- [TASK DETAILS] Verbatim transcription with images omitted: return the entries below in full.

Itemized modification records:
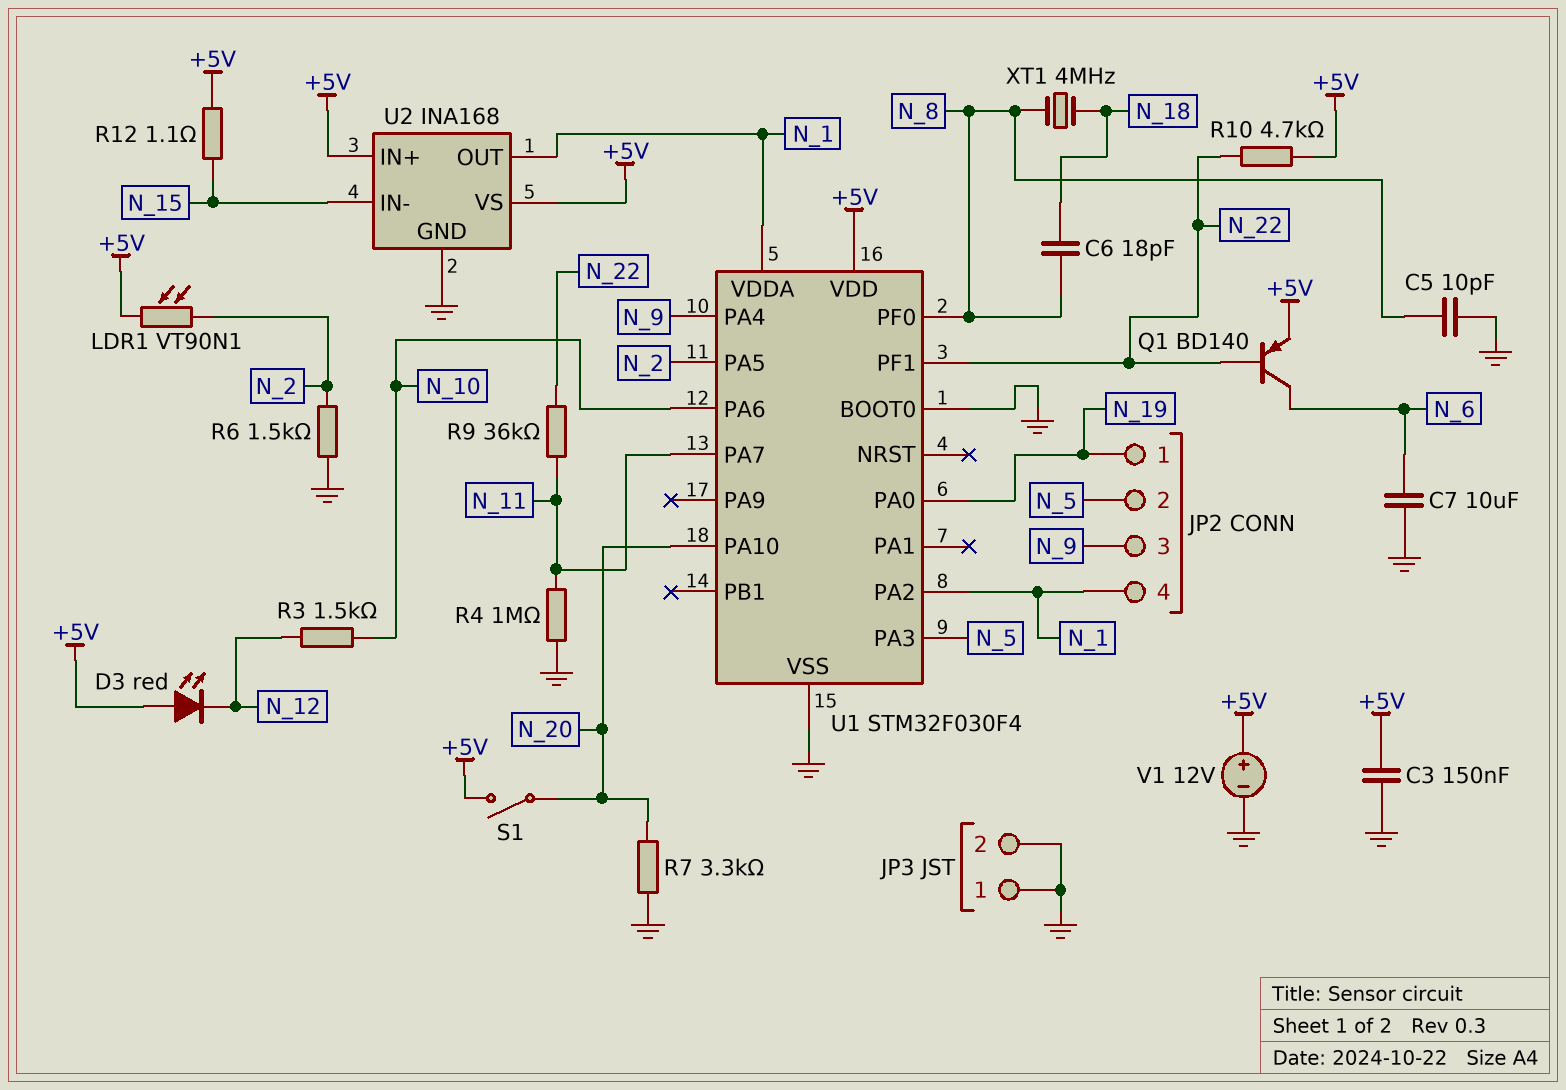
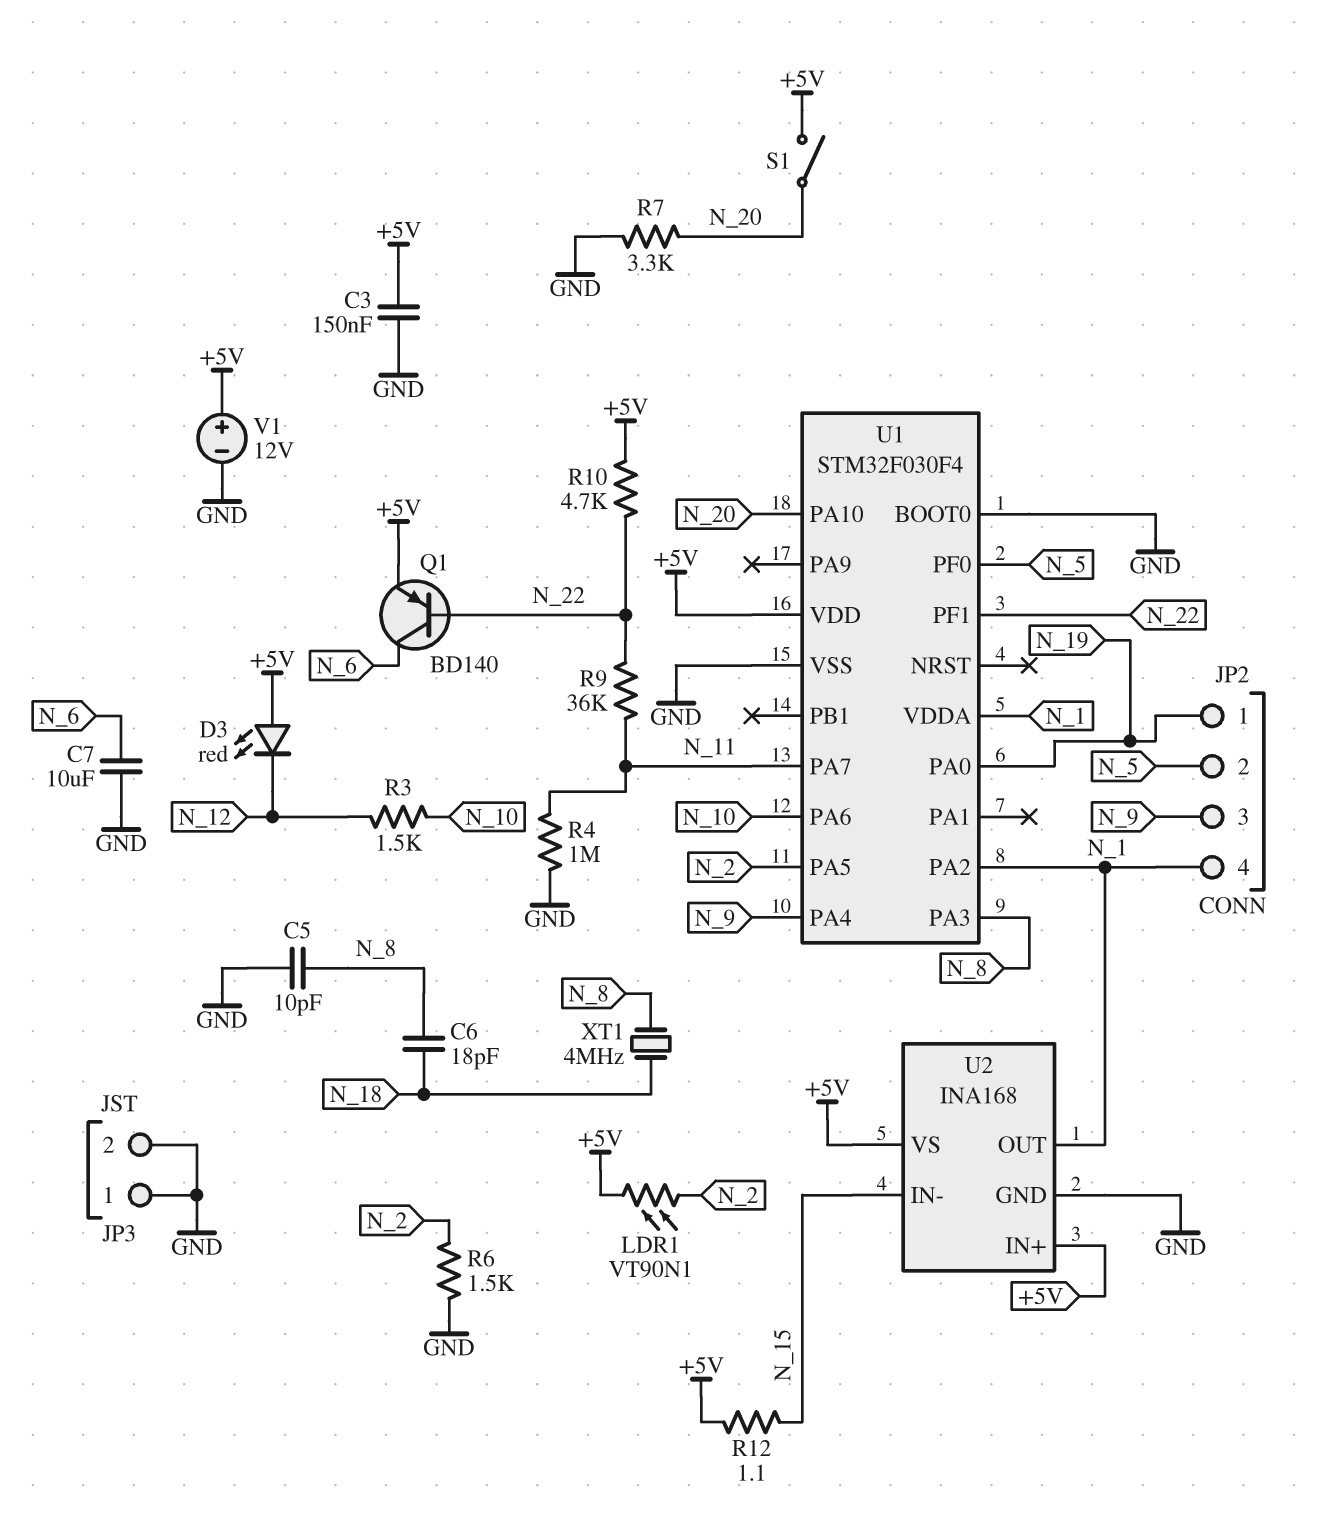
U1 pin PA3: N_5 -> N_8
U1 pin PF0: N_8 -> N_5

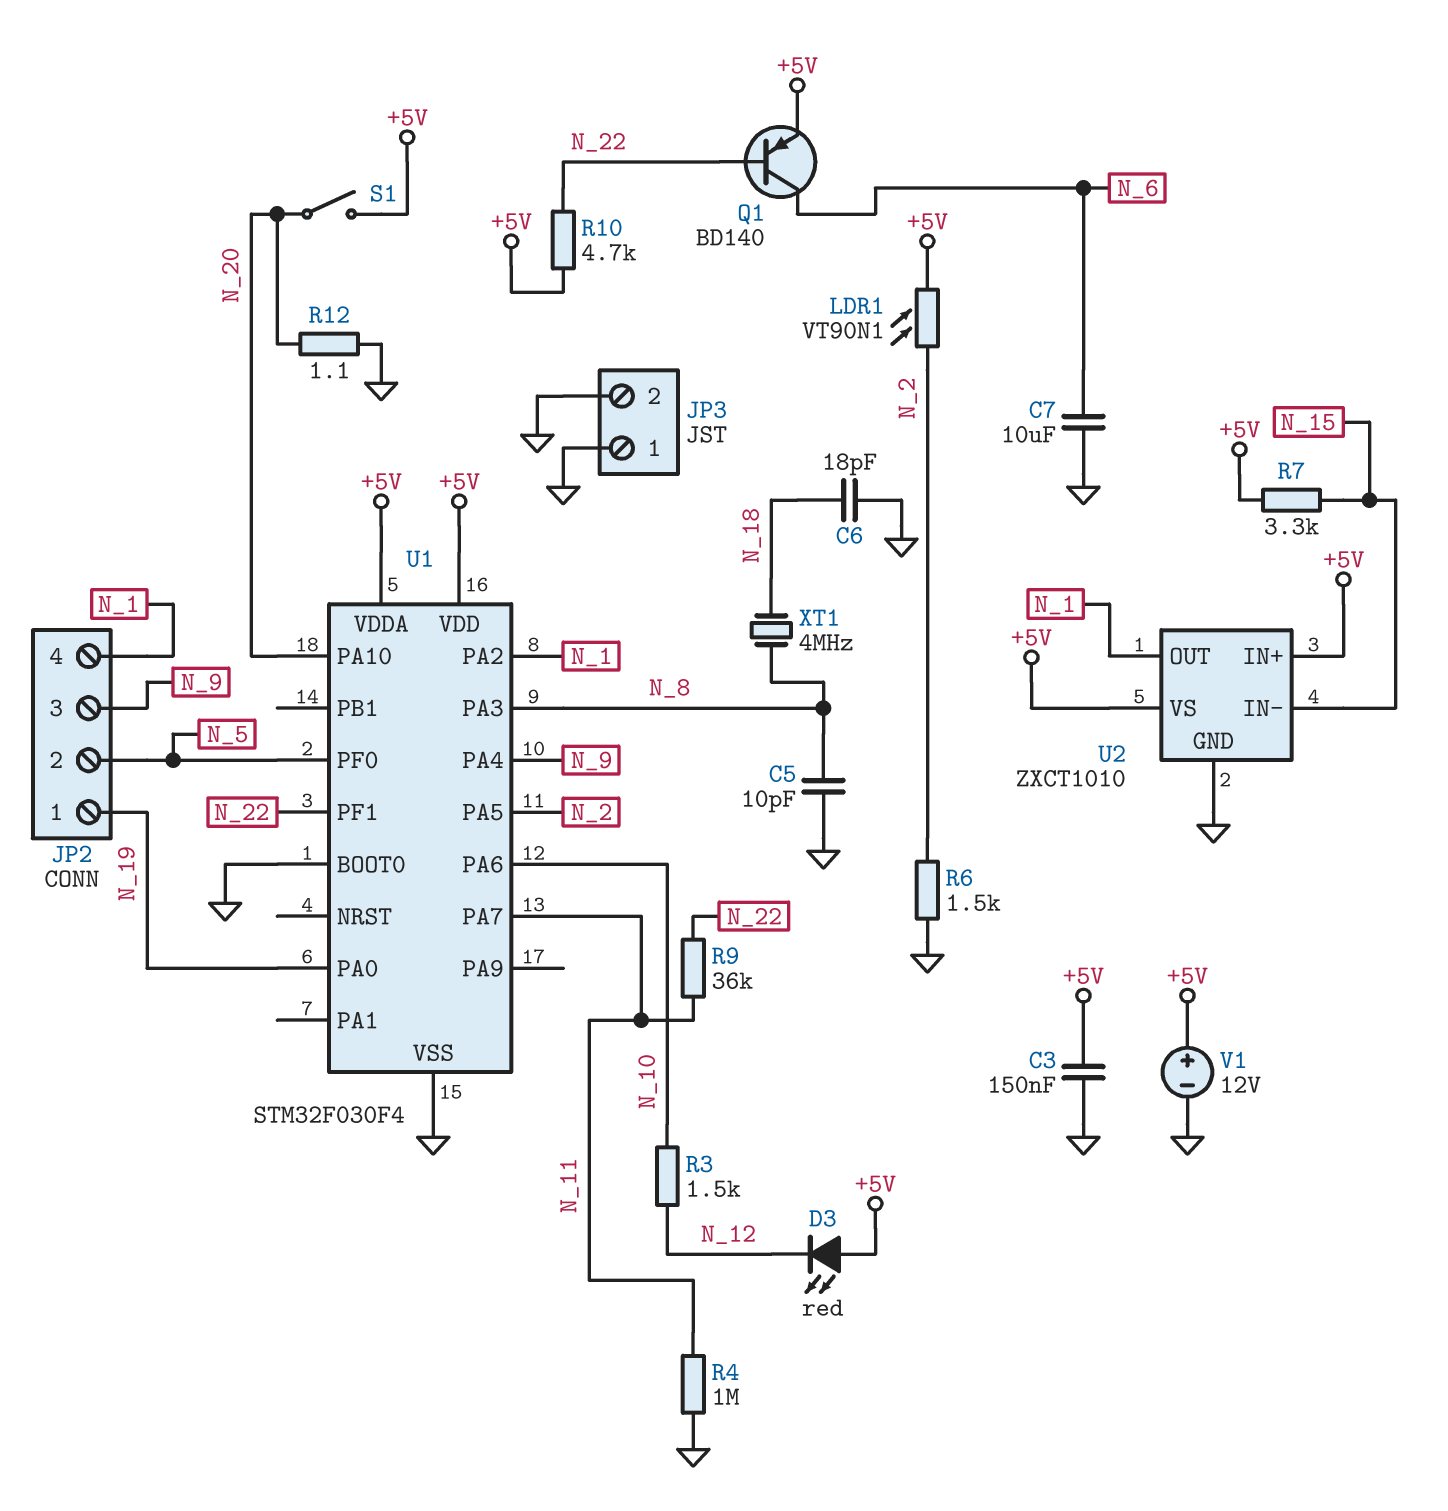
C6: 18pF (N_8, N_18) -> 18pF (GND, N_18)
R7: 3.3k (GND, N_20) -> 3.3k (+5V, N_15)
R12: 1.1 (+5V, N_15) -> 1.1 (GND, N_20)
U1 pin VDDA: N_1 -> +5V
U2: INA168 -> ZXCT1010

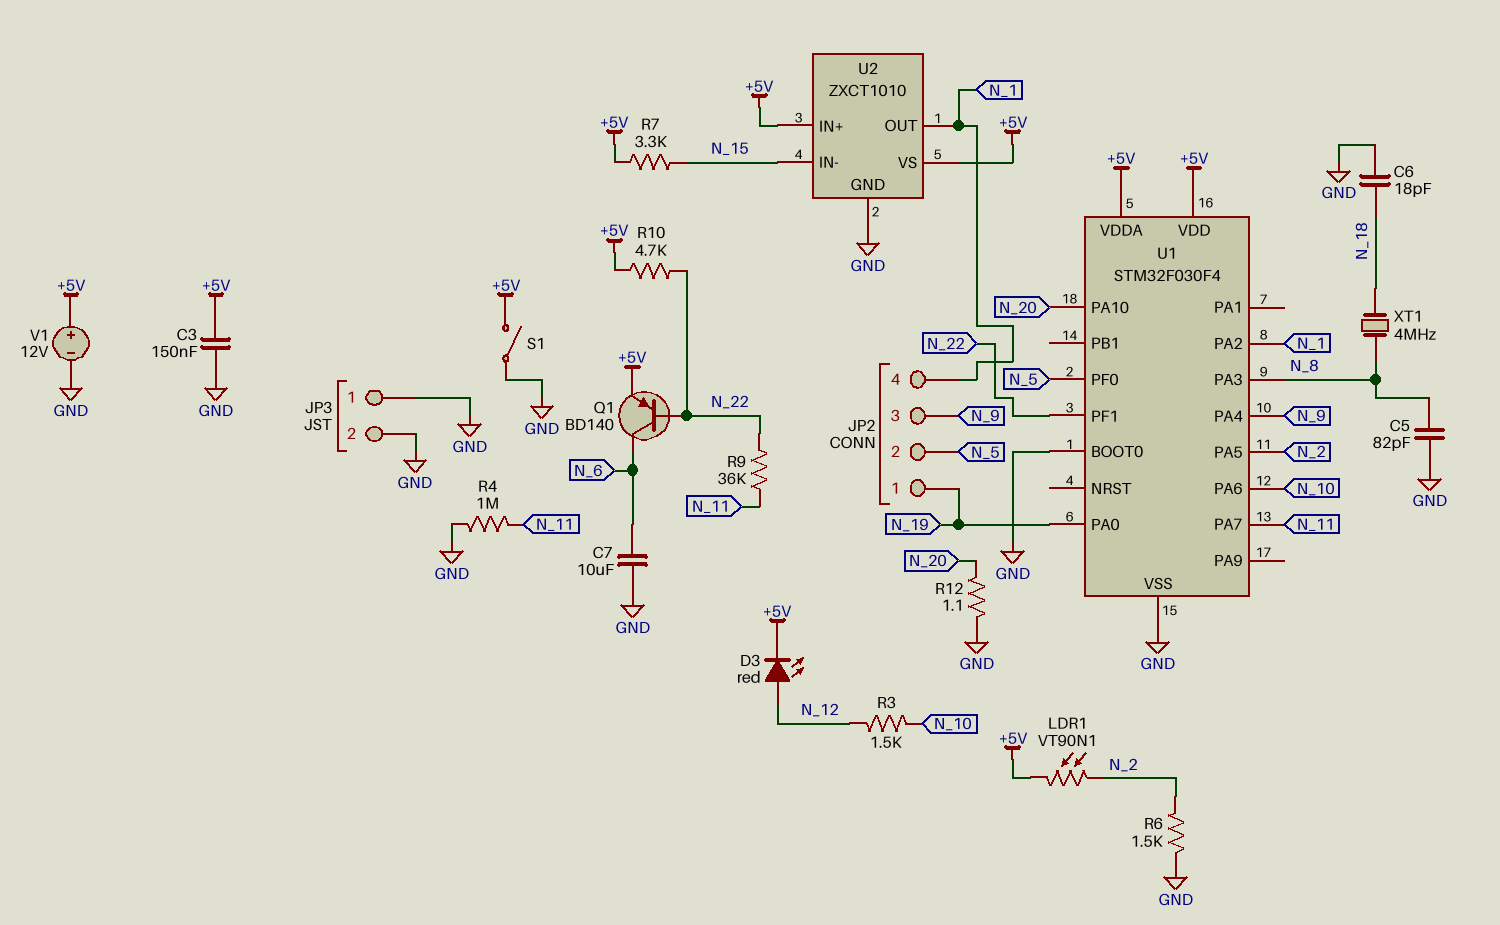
C5: 10pF (GND, N_8) -> 82pF (GND, N_8)
D3: LED red (A +5V, K N_12) -> LED red (A N_12, K +5V)
S1: switch (+5V, N_20) -> switch (+5V, GND)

- [EXERCISE SOLUTION]
U1 pin PA3: N_5 -> N_8
U1 pin PF0: N_8 -> N_5

C6: 18pF (N_8, N_18) -> 18pF (GND, N_18)
R7: 3.3k (GND, N_20) -> 3.3k (+5V, N_15)
R12: 1.1 (+5V, N_15) -> 1.1 (GND, N_20)
U1 pin VDDA: N_1 -> +5V
U2: INA168 -> ZXCT1010

C5: 10pF (GND, N_8) -> 82pF (GND, N_8)
D3: LED red (A +5V, K N_12) -> LED red (A N_12, K +5V)
S1: switch (+5V, N_20) -> switch (+5V, GND)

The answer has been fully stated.